- _Written task_: The answer is to be the data below, written out in full and exactly.

================

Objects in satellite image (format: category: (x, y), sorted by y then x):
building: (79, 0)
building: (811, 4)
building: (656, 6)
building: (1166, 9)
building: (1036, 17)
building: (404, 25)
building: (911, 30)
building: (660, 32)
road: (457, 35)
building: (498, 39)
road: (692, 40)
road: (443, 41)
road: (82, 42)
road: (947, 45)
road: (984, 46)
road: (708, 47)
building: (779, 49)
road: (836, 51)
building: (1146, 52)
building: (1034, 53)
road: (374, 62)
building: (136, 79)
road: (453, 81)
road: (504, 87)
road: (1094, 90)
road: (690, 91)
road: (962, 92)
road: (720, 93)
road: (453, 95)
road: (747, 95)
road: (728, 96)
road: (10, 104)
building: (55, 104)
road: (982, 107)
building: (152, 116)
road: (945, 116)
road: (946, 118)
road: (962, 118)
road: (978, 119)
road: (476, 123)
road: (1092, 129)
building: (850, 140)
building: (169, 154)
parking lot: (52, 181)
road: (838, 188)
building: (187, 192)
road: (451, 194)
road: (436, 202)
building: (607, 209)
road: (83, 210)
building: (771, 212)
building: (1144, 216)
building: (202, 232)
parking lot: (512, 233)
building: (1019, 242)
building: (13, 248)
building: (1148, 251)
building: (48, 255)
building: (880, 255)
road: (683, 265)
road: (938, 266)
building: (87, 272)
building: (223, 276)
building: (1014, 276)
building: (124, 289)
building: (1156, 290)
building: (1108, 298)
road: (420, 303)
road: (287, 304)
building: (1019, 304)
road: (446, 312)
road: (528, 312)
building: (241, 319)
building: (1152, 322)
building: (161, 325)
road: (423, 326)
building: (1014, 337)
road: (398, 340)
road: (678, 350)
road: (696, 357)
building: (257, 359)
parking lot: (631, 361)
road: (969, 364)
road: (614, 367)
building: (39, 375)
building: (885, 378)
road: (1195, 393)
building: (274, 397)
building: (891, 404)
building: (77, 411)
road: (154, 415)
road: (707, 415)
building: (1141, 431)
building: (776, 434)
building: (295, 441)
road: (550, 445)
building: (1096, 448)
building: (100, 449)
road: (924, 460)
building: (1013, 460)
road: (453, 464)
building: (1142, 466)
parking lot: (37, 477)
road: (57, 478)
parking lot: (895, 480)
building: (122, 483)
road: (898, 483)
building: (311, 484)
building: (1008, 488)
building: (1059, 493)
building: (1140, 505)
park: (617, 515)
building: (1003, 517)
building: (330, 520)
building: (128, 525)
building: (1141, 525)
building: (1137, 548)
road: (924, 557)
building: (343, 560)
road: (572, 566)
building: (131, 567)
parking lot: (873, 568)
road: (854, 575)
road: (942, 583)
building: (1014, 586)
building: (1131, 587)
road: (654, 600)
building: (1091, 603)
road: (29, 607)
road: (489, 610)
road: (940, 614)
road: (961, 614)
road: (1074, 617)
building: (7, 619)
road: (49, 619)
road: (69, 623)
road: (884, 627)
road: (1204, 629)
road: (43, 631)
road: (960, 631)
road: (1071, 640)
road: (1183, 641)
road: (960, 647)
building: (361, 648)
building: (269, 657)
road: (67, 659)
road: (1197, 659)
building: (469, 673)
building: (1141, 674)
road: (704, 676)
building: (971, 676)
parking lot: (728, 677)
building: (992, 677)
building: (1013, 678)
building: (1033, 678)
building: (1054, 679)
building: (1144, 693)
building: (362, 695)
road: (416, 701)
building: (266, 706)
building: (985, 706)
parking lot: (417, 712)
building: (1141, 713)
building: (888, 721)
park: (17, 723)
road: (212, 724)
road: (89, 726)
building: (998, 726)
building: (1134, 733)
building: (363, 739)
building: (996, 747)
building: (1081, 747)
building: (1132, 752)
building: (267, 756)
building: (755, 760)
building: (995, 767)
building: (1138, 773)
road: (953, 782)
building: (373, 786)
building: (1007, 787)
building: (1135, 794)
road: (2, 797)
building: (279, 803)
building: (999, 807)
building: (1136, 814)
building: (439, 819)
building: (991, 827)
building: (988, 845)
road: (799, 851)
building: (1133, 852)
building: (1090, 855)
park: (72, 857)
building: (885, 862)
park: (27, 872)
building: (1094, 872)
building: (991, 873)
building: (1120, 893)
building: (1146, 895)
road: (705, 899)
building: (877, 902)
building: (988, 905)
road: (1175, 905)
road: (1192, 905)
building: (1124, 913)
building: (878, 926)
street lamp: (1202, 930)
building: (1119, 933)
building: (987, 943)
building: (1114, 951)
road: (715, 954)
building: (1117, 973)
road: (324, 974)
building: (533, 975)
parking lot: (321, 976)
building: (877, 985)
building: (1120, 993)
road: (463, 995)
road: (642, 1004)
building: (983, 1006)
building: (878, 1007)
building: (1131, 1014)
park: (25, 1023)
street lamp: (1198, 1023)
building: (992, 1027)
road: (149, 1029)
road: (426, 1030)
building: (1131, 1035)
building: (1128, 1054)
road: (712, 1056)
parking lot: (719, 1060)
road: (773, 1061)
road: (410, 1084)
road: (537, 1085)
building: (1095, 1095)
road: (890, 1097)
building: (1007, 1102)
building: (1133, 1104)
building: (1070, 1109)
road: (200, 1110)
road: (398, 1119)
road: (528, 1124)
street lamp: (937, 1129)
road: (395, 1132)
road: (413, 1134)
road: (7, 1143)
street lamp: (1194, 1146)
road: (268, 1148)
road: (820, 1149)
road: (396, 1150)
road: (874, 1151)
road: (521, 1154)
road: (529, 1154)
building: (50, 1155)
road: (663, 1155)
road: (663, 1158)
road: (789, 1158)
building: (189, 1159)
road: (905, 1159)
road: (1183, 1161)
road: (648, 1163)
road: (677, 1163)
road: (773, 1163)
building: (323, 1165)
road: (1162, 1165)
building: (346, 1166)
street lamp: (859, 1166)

================

- _Answer box_:
Objects in satellite image (format: category: (x, y), sorted by y then x):
building: (79, 0)
building: (811, 4)
building: (656, 6)
building: (1166, 9)
building: (1036, 17)
building: (404, 25)
building: (911, 30)
building: (660, 32)
road: (457, 35)
building: (498, 39)
road: (692, 40)
road: (443, 41)
road: (82, 42)
road: (947, 45)
road: (984, 46)
road: (708, 47)
building: (779, 49)
road: (836, 51)
building: (1146, 52)
building: (1034, 53)
road: (374, 62)
building: (136, 79)
road: (453, 81)
road: (504, 87)
road: (1094, 90)
road: (690, 91)
road: (962, 92)
road: (720, 93)
road: (453, 95)
road: (747, 95)
road: (728, 96)
road: (10, 104)
building: (55, 104)
road: (982, 107)
building: (152, 116)
road: (945, 116)
road: (946, 118)
road: (962, 118)
road: (978, 119)
road: (476, 123)
road: (1092, 129)
building: (850, 140)
building: (169, 154)
parking lot: (52, 181)
road: (838, 188)
building: (187, 192)
road: (451, 194)
road: (436, 202)
building: (607, 209)
road: (83, 210)
building: (771, 212)
building: (1144, 216)
building: (202, 232)
parking lot: (512, 233)
building: (1019, 242)
building: (13, 248)
building: (1148, 251)
building: (48, 255)
building: (880, 255)
road: (683, 265)
road: (938, 266)
building: (87, 272)
building: (223, 276)
building: (1014, 276)
building: (124, 289)
building: (1156, 290)
building: (1108, 298)
road: (420, 303)
road: (287, 304)
building: (1019, 304)
road: (446, 312)
road: (528, 312)
building: (241, 319)
building: (1152, 322)
building: (161, 325)
road: (423, 326)
building: (1014, 337)
road: (398, 340)
road: (678, 350)
road: (696, 357)
building: (257, 359)
parking lot: (631, 361)
road: (969, 364)
road: (614, 367)
building: (39, 375)
building: (885, 378)
road: (1195, 393)
building: (274, 397)
building: (891, 404)
building: (77, 411)
road: (154, 415)
road: (707, 415)
building: (1141, 431)
building: (776, 434)
building: (295, 441)
road: (550, 445)
building: (1096, 448)
building: (100, 449)
road: (924, 460)
building: (1013, 460)
road: (453, 464)
building: (1142, 466)
parking lot: (37, 477)
road: (57, 478)
parking lot: (895, 480)
building: (122, 483)
road: (898, 483)
building: (311, 484)
building: (1008, 488)
building: (1059, 493)
building: (1140, 505)
park: (617, 515)
building: (1003, 517)
building: (330, 520)
building: (128, 525)
building: (1141, 525)
building: (1137, 548)
road: (924, 557)
building: (343, 560)
road: (572, 566)
building: (131, 567)
parking lot: (873, 568)
road: (854, 575)
road: (942, 583)
building: (1014, 586)
building: (1131, 587)
road: (654, 600)
building: (1091, 603)
road: (29, 607)
road: (489, 610)
road: (940, 614)
road: (961, 614)
road: (1074, 617)
building: (7, 619)
road: (49, 619)
road: (69, 623)
road: (884, 627)
road: (1204, 629)
road: (43, 631)
road: (960, 631)
road: (1071, 640)
road: (1183, 641)
road: (960, 647)
building: (361, 648)
building: (269, 657)
road: (67, 659)
road: (1197, 659)
building: (469, 673)
building: (1141, 674)
road: (704, 676)
building: (971, 676)
parking lot: (728, 677)
building: (992, 677)
building: (1013, 678)
building: (1033, 678)
building: (1054, 679)
building: (1144, 693)
building: (362, 695)
road: (416, 701)
building: (266, 706)
building: (985, 706)
parking lot: (417, 712)
building: (1141, 713)
building: (888, 721)
park: (17, 723)
road: (212, 724)
road: (89, 726)
building: (998, 726)
building: (1134, 733)
building: (363, 739)
building: (996, 747)
building: (1081, 747)
building: (1132, 752)
building: (267, 756)
building: (755, 760)
building: (995, 767)
building: (1138, 773)
road: (953, 782)
building: (373, 786)
building: (1007, 787)
building: (1135, 794)
road: (2, 797)
building: (279, 803)
building: (999, 807)
building: (1136, 814)
building: (439, 819)
building: (991, 827)
building: (988, 845)
road: (799, 851)
building: (1133, 852)
building: (1090, 855)
park: (72, 857)
building: (885, 862)
park: (27, 872)
building: (1094, 872)
building: (991, 873)
building: (1120, 893)
building: (1146, 895)
road: (705, 899)
building: (877, 902)
building: (988, 905)
road: (1175, 905)
road: (1192, 905)
building: (1124, 913)
building: (878, 926)
street lamp: (1202, 930)
building: (1119, 933)
building: (987, 943)
building: (1114, 951)
road: (715, 954)
building: (1117, 973)
road: (324, 974)
building: (533, 975)
parking lot: (321, 976)
building: (877, 985)
building: (1120, 993)
road: (463, 995)
road: (642, 1004)
building: (983, 1006)
building: (878, 1007)
building: (1131, 1014)
park: (25, 1023)
street lamp: (1198, 1023)
building: (992, 1027)
road: (149, 1029)
road: (426, 1030)
building: (1131, 1035)
building: (1128, 1054)
road: (712, 1056)
parking lot: (719, 1060)
road: (773, 1061)
road: (410, 1084)
road: (537, 1085)
building: (1095, 1095)
road: (890, 1097)
building: (1007, 1102)
building: (1133, 1104)
building: (1070, 1109)
road: (200, 1110)
road: (398, 1119)
road: (528, 1124)
street lamp: (937, 1129)
road: (395, 1132)
road: (413, 1134)
road: (7, 1143)
street lamp: (1194, 1146)
road: (268, 1148)
road: (820, 1149)
road: (396, 1150)
road: (874, 1151)
road: (521, 1154)
road: (529, 1154)
building: (50, 1155)
road: (663, 1155)
road: (663, 1158)
road: (789, 1158)
building: (189, 1159)
road: (905, 1159)
road: (1183, 1161)
road: (648, 1163)
road: (677, 1163)
road: (773, 1163)
building: (323, 1165)
road: (1162, 1165)
building: (346, 1166)
street lamp: (859, 1166)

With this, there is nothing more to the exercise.